INSTRUCTIONS FOR THE TASK:
Here are the records. Write out exactly the lines between the one holding "orange semicircle: (102, 24)" and the one holding "yellow triangle: (91, 68) -> (74, 53), moved", inclusive.

MATERIAL FOR THIS TASK:
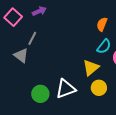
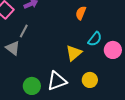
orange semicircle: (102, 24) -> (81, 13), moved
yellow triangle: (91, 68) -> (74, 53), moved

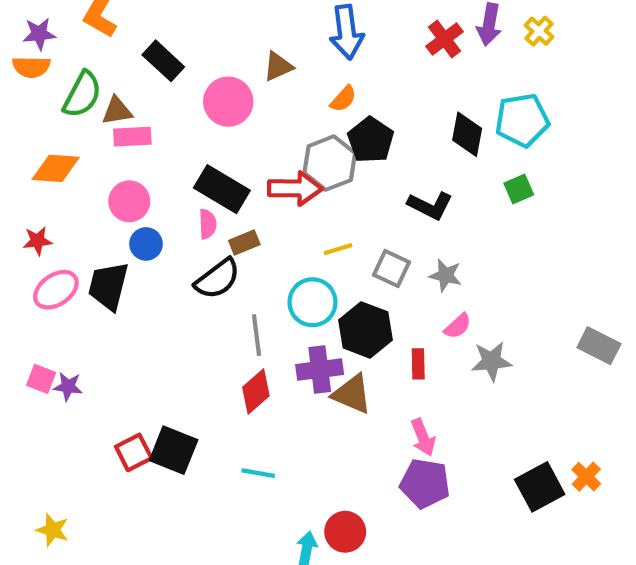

---

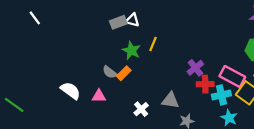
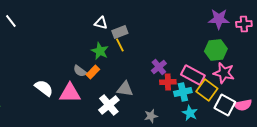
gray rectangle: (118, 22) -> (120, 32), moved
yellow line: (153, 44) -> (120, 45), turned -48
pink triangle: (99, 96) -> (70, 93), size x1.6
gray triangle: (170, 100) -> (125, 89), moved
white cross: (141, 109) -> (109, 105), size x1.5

ANSWER AREA:
orange semicircle: (102, 24) -> (81, 13), moved
yellow triangle: (91, 68) -> (74, 53), moved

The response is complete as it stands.